## SOURCE DATA
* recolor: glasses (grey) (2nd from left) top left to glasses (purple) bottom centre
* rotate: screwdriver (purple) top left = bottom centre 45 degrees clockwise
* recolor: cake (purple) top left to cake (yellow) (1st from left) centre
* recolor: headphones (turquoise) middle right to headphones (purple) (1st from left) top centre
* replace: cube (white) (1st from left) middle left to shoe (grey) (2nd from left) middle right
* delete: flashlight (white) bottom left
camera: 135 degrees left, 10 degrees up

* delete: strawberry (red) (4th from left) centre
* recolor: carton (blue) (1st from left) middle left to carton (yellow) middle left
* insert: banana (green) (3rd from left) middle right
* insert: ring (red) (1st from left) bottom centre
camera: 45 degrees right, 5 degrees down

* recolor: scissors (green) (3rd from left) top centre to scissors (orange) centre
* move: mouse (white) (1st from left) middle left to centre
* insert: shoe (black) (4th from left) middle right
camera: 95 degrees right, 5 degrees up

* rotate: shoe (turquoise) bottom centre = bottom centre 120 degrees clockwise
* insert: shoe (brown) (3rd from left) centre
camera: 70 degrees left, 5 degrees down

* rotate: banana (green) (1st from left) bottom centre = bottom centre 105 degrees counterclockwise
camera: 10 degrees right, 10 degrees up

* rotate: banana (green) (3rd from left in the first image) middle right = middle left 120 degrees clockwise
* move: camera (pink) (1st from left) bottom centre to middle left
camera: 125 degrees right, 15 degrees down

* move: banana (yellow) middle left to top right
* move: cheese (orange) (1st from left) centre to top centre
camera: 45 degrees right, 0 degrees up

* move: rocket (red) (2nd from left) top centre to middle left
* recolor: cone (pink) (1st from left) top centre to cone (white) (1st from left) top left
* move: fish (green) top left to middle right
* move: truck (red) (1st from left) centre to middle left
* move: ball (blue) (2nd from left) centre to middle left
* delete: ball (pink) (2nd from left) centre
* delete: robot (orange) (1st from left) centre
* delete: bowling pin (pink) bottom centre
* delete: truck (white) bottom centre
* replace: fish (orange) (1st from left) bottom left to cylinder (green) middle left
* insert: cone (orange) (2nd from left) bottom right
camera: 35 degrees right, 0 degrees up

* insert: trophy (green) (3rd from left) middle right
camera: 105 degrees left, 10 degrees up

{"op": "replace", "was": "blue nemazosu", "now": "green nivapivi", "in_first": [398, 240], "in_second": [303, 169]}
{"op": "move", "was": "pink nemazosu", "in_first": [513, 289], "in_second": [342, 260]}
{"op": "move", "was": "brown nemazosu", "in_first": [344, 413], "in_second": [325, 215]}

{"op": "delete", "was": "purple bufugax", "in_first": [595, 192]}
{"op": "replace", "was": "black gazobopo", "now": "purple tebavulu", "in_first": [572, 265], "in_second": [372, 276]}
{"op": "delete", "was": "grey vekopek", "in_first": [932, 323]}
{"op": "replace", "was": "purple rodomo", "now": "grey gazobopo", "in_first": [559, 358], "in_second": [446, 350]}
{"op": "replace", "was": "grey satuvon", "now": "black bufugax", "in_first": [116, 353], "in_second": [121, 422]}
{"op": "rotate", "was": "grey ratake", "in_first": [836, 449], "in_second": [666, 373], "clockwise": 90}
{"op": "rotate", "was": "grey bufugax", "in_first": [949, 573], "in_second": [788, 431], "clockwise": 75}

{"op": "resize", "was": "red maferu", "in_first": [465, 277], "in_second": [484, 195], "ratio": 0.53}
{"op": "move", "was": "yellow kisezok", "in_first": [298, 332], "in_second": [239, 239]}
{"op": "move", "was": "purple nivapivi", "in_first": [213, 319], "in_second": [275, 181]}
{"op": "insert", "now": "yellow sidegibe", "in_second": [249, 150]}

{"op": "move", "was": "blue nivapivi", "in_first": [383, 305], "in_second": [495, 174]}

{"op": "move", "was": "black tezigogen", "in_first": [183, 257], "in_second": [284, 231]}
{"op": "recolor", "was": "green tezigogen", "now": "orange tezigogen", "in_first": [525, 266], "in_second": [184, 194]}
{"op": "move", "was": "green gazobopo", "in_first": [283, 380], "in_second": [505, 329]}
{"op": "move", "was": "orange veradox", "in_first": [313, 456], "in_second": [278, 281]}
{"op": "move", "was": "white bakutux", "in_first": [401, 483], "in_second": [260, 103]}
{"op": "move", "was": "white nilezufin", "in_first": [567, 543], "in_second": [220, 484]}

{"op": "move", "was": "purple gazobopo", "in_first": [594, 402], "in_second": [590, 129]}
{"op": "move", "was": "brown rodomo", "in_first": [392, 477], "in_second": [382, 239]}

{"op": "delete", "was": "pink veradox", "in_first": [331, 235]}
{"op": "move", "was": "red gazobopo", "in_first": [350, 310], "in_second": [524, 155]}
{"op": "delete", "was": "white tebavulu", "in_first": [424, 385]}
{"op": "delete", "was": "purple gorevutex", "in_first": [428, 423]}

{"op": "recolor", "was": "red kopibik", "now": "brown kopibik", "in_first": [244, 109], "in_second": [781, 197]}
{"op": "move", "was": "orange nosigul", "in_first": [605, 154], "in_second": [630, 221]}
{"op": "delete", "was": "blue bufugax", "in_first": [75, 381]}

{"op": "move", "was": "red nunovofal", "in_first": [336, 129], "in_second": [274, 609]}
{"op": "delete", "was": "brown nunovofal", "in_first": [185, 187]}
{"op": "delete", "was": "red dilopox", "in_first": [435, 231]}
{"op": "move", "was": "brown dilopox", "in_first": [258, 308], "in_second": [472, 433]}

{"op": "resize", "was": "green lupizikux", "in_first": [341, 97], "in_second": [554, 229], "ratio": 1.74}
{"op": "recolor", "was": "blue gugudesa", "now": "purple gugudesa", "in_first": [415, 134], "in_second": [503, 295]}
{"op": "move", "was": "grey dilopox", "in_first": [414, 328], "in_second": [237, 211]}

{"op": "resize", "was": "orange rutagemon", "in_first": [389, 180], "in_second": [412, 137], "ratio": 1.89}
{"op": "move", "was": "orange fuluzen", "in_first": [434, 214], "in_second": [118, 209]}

## WHAT YOU NEED TO DO
Begin with the first line of the data above and, please, print each line exactly until you have printed the line containing "(white) bottom left"; print nothing else.

## RESPONSE AREA
* recolor: glasses (grey) (2nd from left) top left to glasses (purple) bottom centre
* rotate: screwdriver (purple) top left = bottom centre 45 degrees clockwise
* recolor: cake (purple) top left to cake (yellow) (1st from left) centre
* recolor: headphones (turquoise) middle right to headphones (purple) (1st from left) top centre
* replace: cube (white) (1st from left) middle left to shoe (grey) (2nd from left) middle right
* delete: flashlight (white) bottom left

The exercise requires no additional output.